→ **EXERCISE AIM**: The required answer is each line in the entries below where "pink" occurs.
DATA SHOWN section start
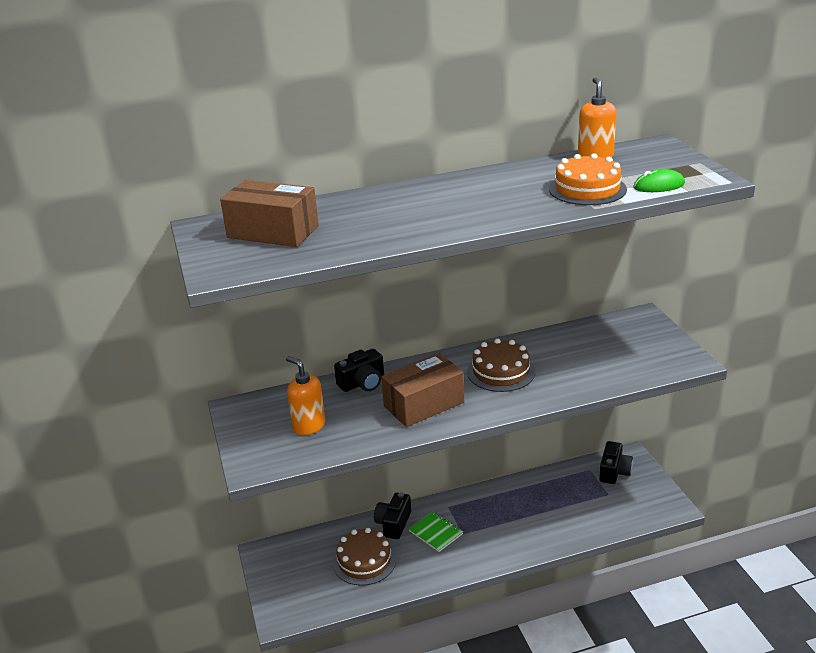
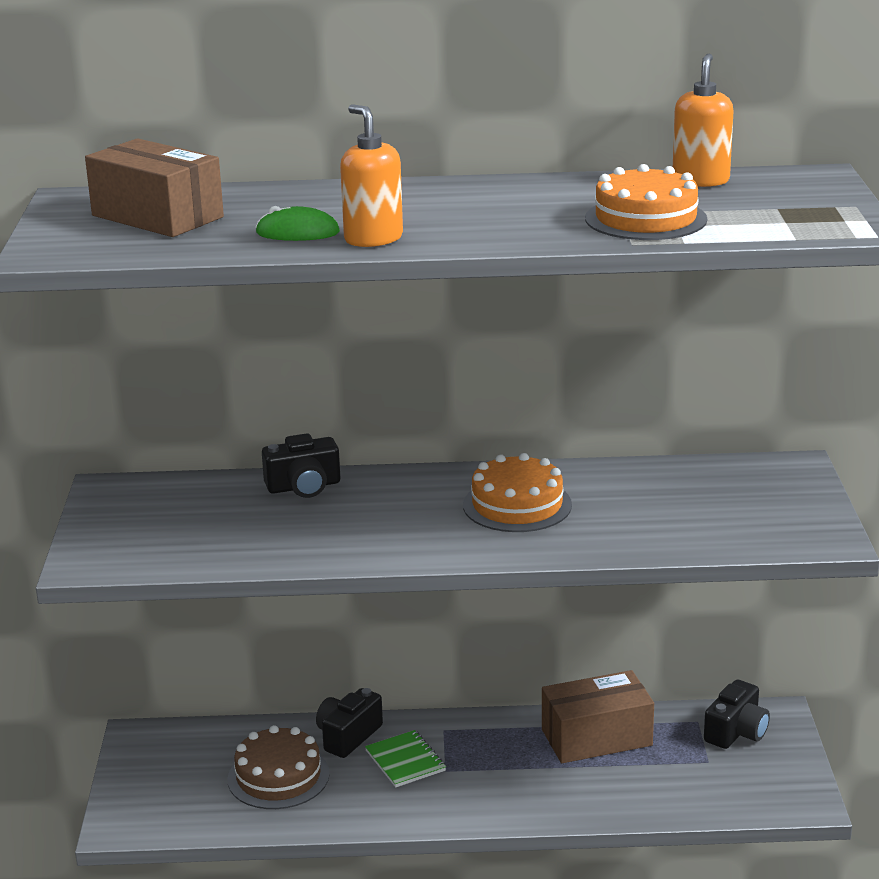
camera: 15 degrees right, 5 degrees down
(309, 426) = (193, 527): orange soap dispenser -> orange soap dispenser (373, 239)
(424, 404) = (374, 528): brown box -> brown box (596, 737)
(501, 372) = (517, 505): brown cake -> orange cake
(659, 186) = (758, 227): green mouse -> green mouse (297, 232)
DATA SHOWN section end
DATA SHOWN section start
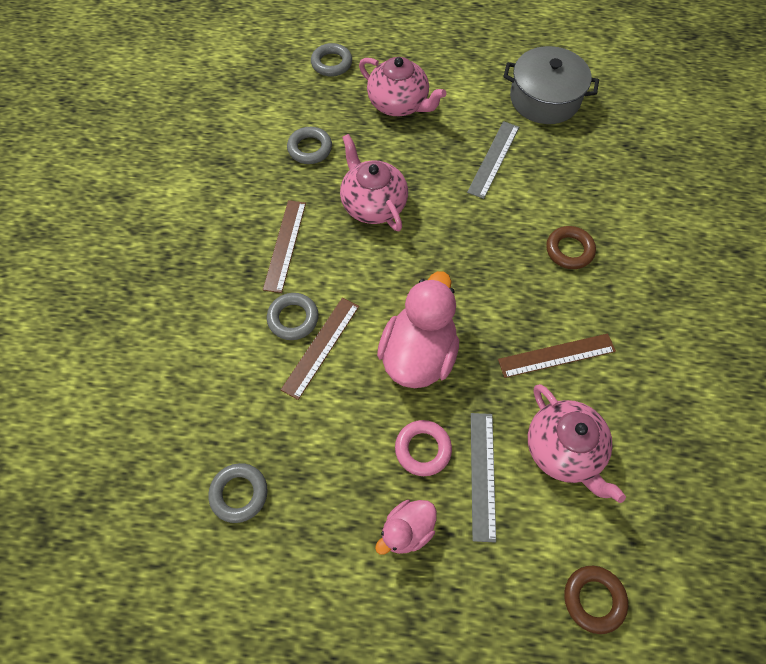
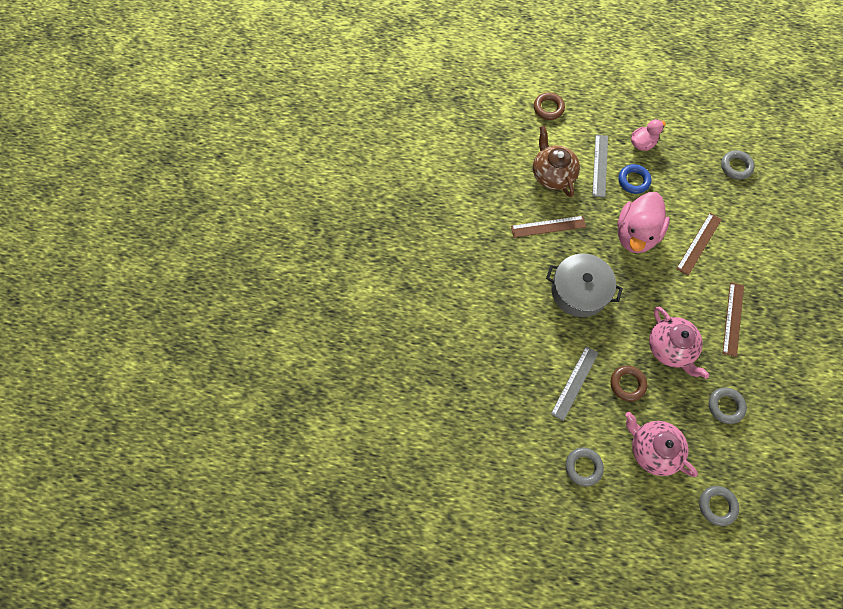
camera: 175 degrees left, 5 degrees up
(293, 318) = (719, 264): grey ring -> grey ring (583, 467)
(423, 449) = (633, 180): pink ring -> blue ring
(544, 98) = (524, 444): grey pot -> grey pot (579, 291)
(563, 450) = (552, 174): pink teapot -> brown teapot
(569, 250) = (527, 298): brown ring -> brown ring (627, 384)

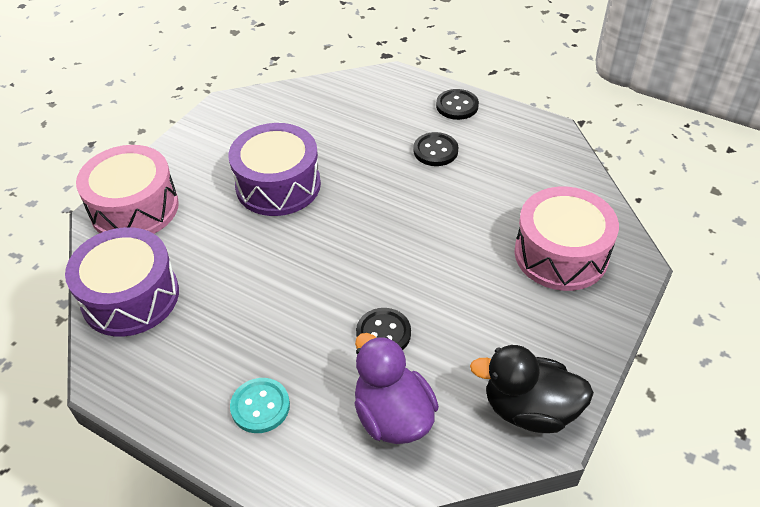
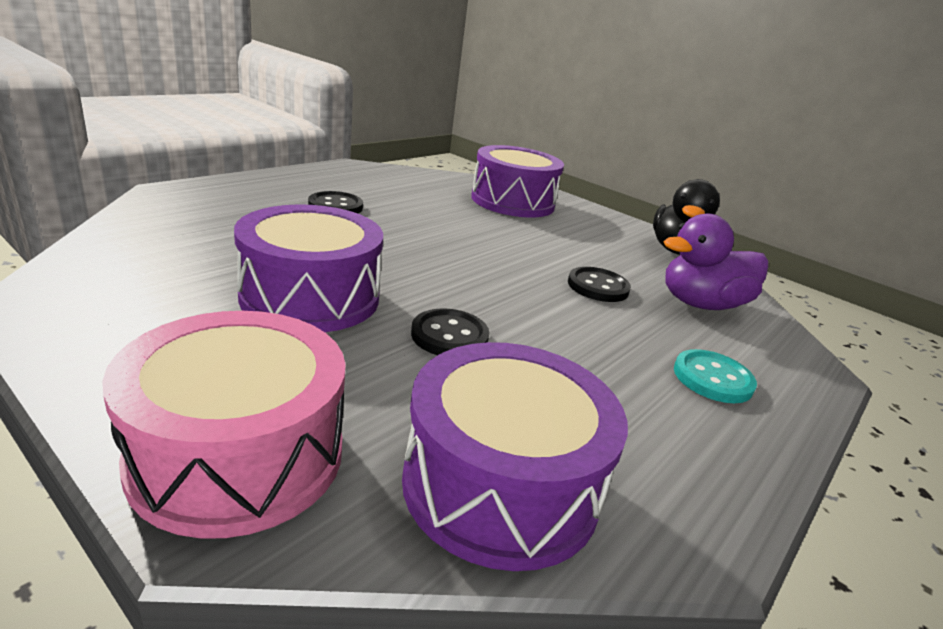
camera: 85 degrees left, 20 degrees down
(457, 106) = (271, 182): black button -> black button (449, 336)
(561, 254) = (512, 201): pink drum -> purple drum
DATA SHOWN section end
→ **SOLUTION FOR THIS PROBLEM**:
(423, 449) = (633, 180): pink ring -> blue ring
(563, 450) = (552, 174): pink teapot -> brown teapot
(561, 254) = (512, 201): pink drum -> purple drum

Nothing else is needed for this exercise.